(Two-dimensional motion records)
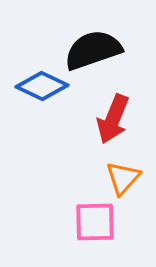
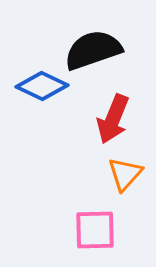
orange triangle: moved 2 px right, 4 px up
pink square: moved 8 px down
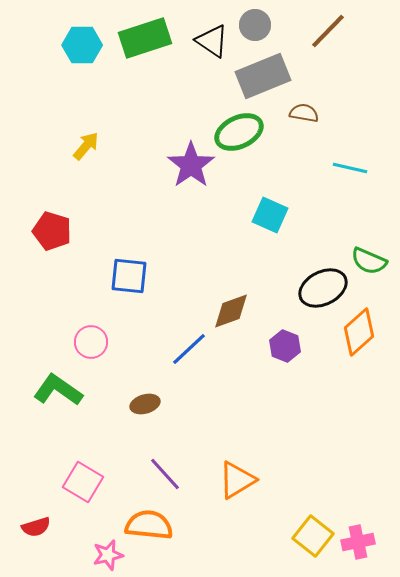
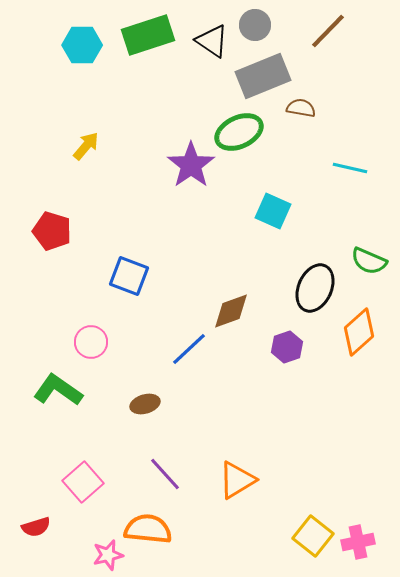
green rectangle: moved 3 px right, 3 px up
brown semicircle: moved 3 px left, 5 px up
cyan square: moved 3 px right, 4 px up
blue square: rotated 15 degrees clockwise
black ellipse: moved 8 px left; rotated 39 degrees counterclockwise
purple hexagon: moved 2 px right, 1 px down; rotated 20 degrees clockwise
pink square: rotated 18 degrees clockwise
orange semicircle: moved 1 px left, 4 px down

§ **Exercise**
Each line in the records that carries "down" must be copied out.

§ **Answer box**
pink square: moved 8 px down
purple hexagon: moved 2 px right, 1 px down; rotated 20 degrees clockwise
orange semicircle: moved 1 px left, 4 px down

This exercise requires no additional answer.